The task => If a line in the entries below includes the string "white", copy it out.

[Opening Recorded data section]

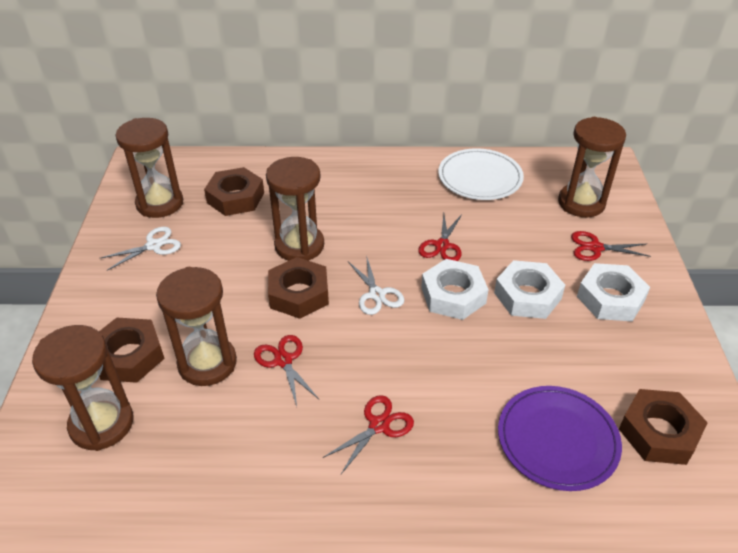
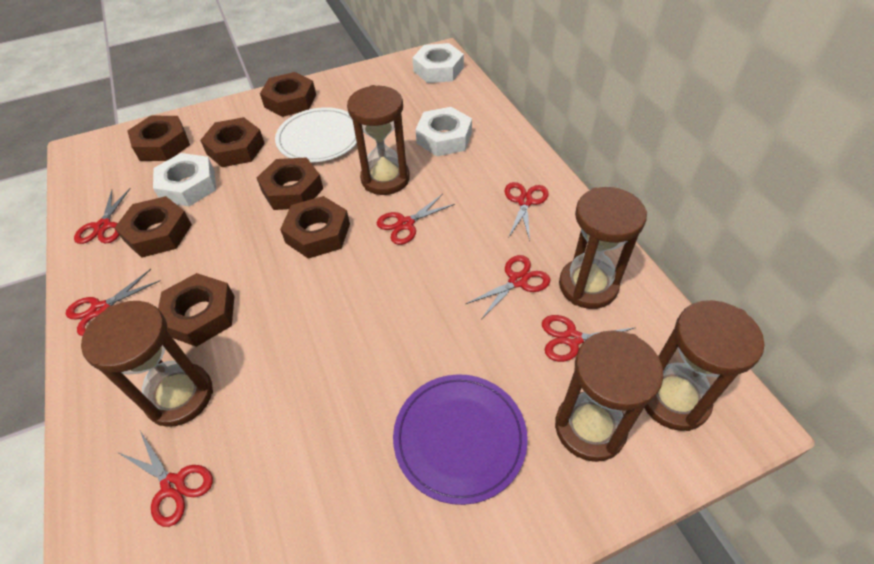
brown nut: 4 -> 7
red scissors: 4 -> 7
white scissors: 2 -> 0

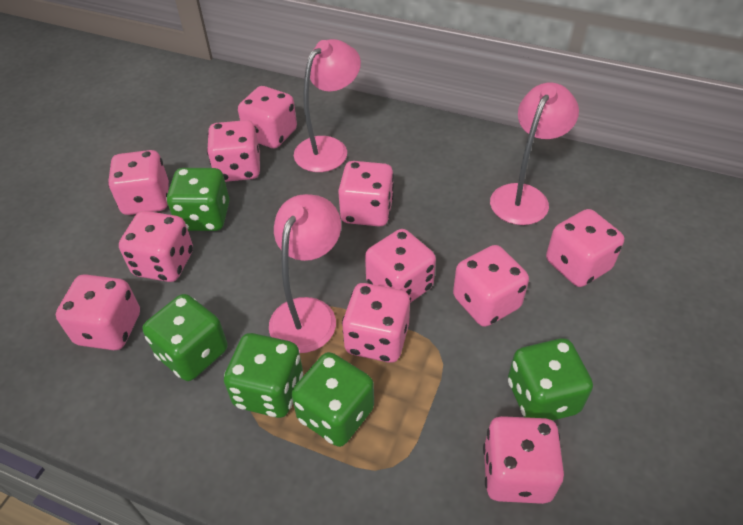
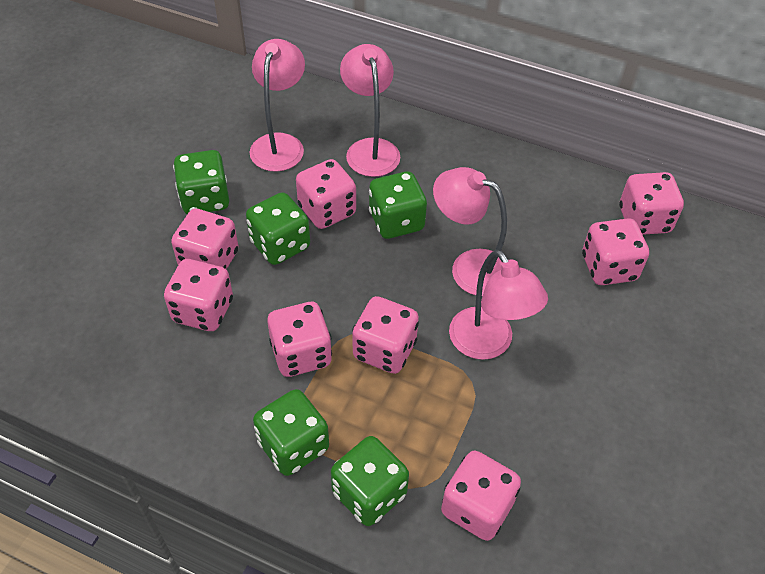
pink dice: 11 -> 8
pink lamp: 3 -> 4

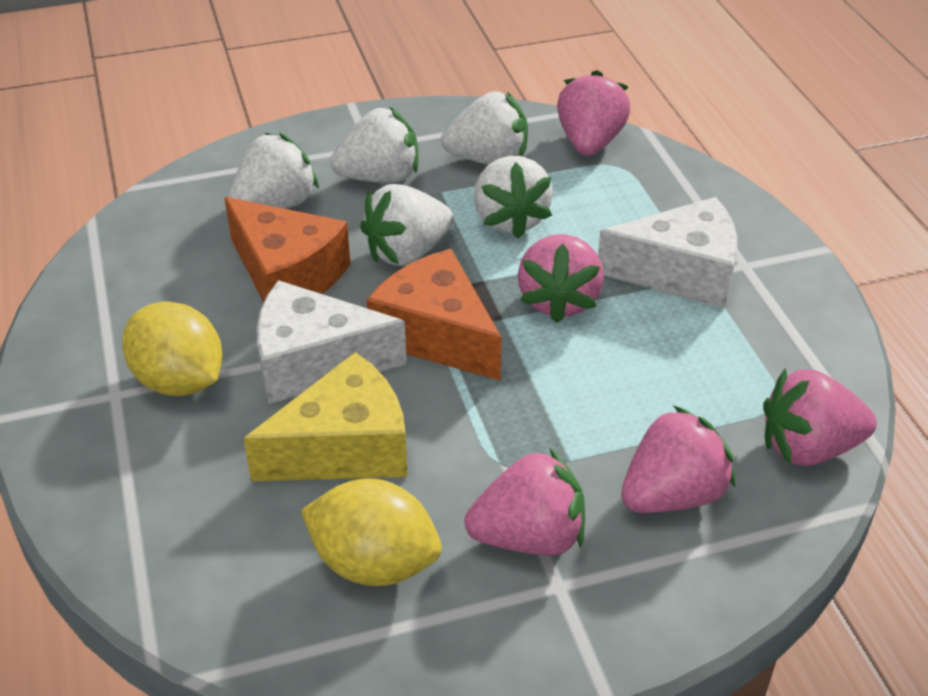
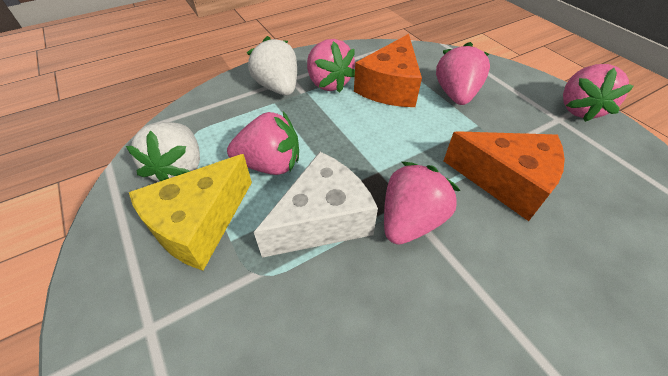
white cheese: 2 -> 1
white strawberry: 5 -> 2
yellow lemon: 2 -> 0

[Closing Recorded data section]

Result of the exercise =>
white scissors: 2 -> 0
white cheese: 2 -> 1
white strawberry: 5 -> 2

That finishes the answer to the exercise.